*SOURCE DATA*.
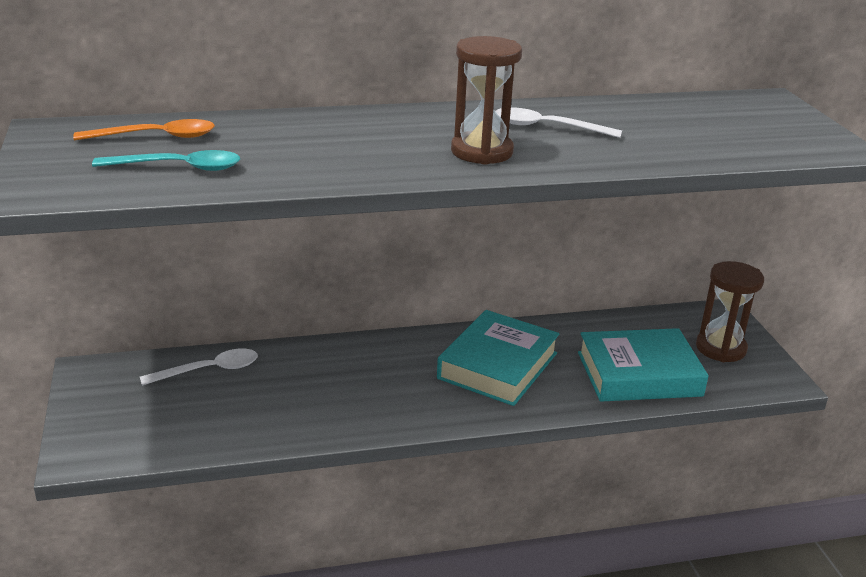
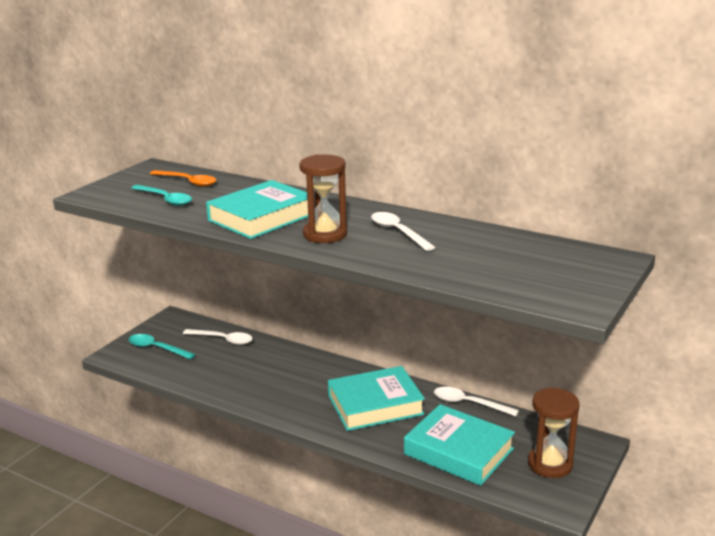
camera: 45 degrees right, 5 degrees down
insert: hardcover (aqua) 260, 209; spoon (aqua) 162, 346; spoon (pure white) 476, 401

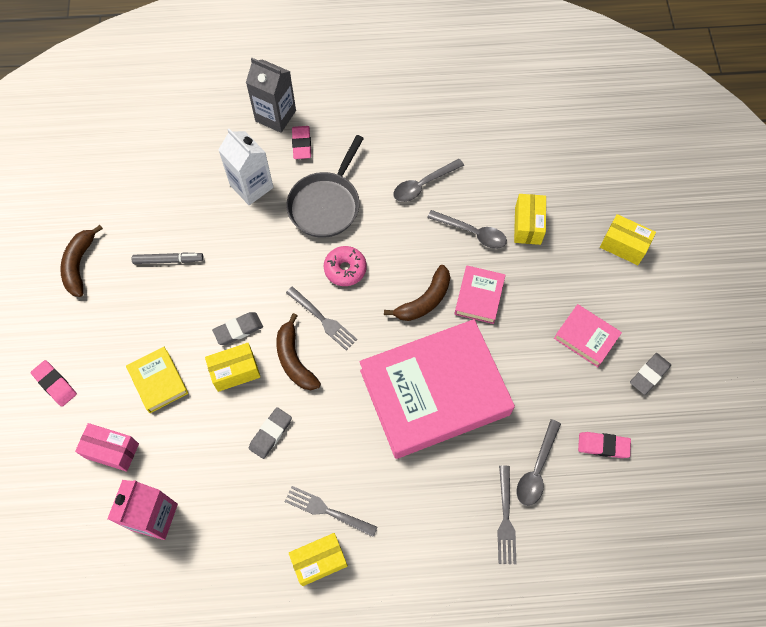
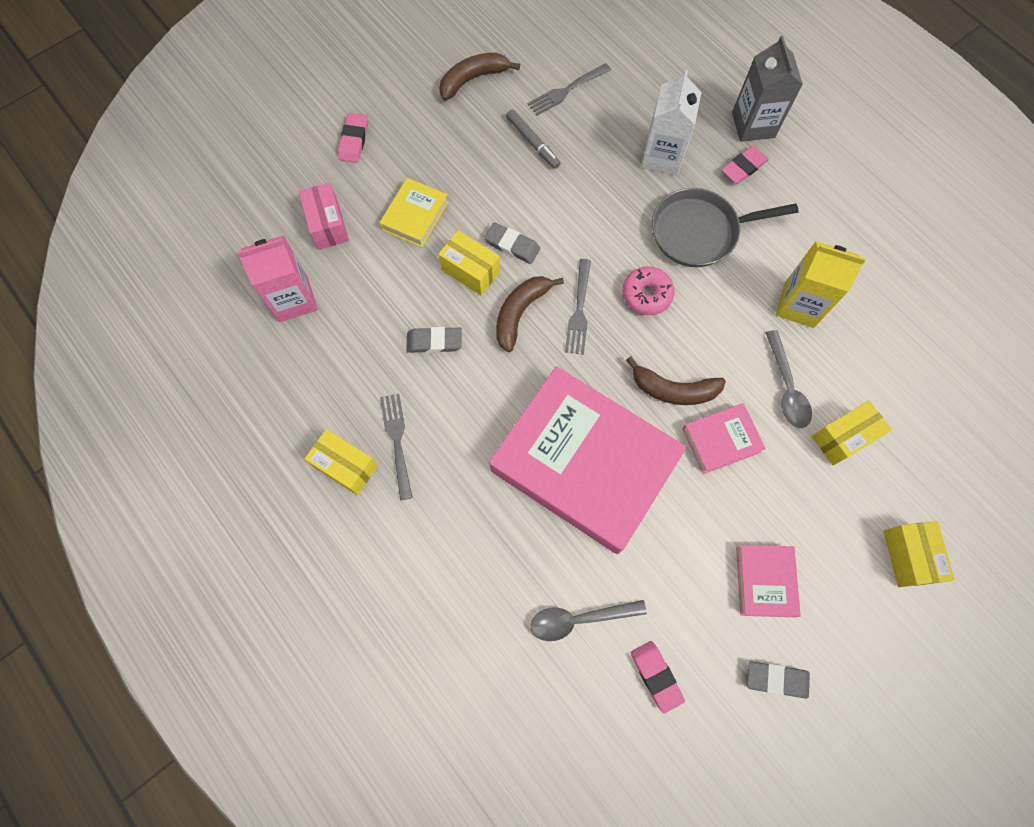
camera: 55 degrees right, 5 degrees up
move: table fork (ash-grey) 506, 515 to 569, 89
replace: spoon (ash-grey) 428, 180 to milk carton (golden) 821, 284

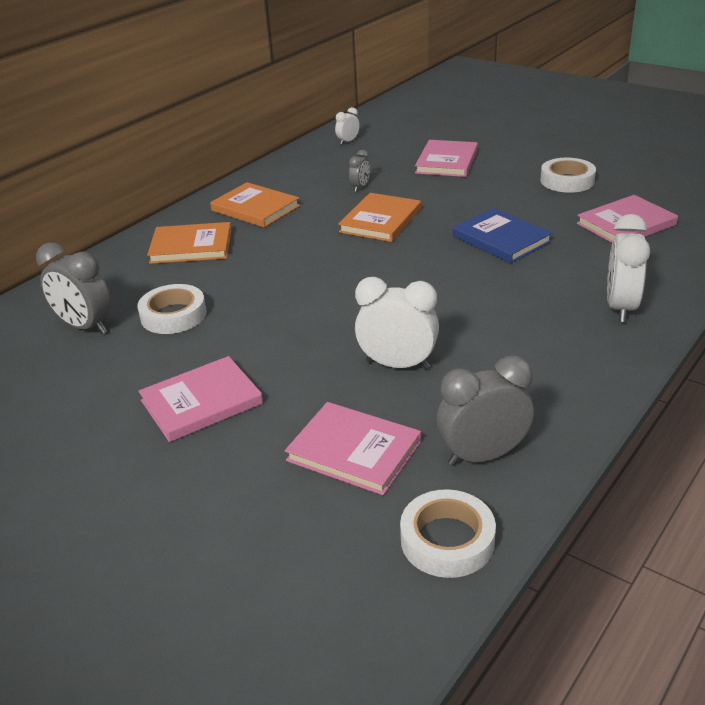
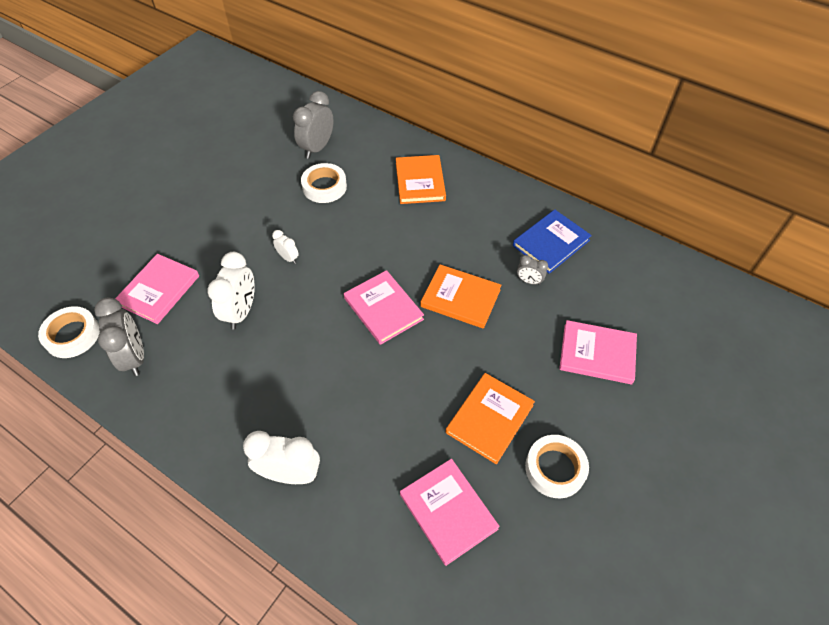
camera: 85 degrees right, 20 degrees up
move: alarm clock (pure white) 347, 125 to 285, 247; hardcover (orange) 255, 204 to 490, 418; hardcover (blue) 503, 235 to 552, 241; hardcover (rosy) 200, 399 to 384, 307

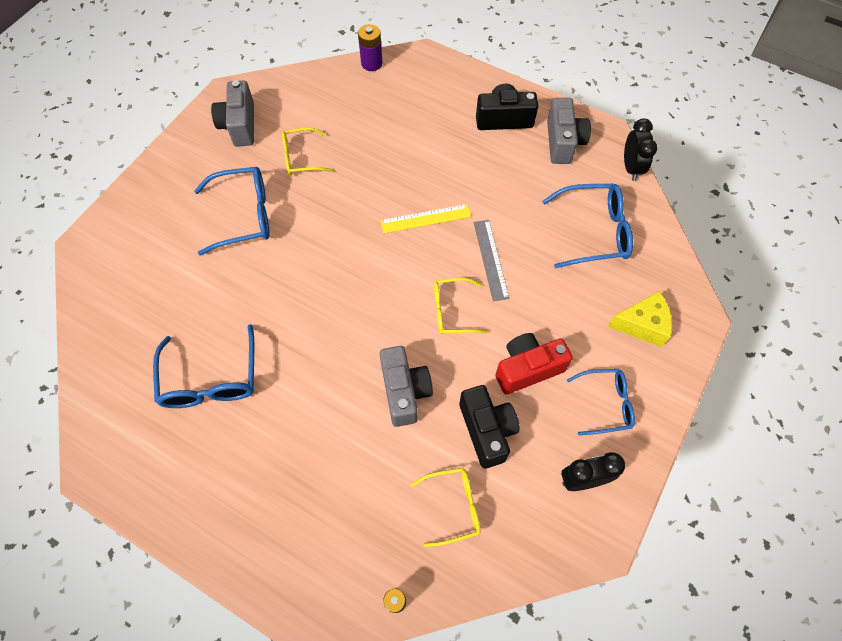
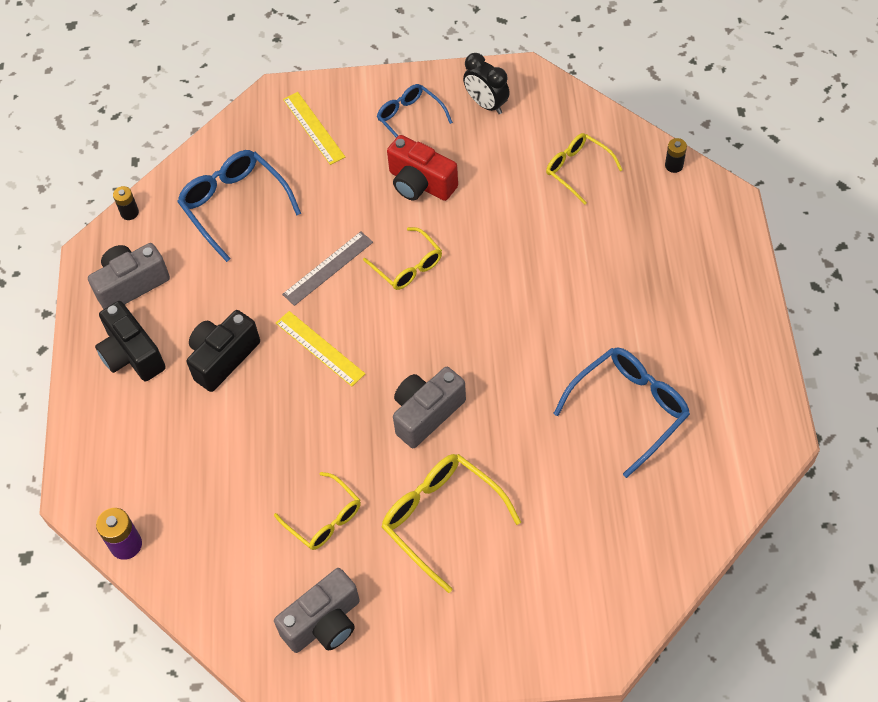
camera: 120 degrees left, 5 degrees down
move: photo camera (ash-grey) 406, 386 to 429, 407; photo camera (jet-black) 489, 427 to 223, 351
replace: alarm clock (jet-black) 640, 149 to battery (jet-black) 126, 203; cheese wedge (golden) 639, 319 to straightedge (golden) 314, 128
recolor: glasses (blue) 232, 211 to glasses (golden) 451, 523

*WHAT THE EXERCISE ASKS*.
Exclude the pictures and give back the rest of the data above exactly as written.

*RESULT FOR THIS TASK*.
camera: 45 degrees right, 5 degrees down
insert: hardcover (aqua) 260, 209; spoon (aqua) 162, 346; spoon (pure white) 476, 401

camera: 55 degrees right, 5 degrees up
move: table fork (ash-grey) 506, 515 to 569, 89
replace: spoon (ash-grey) 428, 180 to milk carton (golden) 821, 284

camera: 85 degrees right, 20 degrees up
move: alarm clock (pure white) 347, 125 to 285, 247; hardcover (orange) 255, 204 to 490, 418; hardcover (blue) 503, 235 to 552, 241; hardcover (rosy) 200, 399 to 384, 307

camera: 120 degrees left, 5 degrees down
move: photo camera (ash-grey) 406, 386 to 429, 407; photo camera (jet-black) 489, 427 to 223, 351
replace: alarm clock (jet-black) 640, 149 to battery (jet-black) 126, 203; cheese wedge (golden) 639, 319 to straightedge (golden) 314, 128
recolor: glasses (blue) 232, 211 to glasses (golden) 451, 523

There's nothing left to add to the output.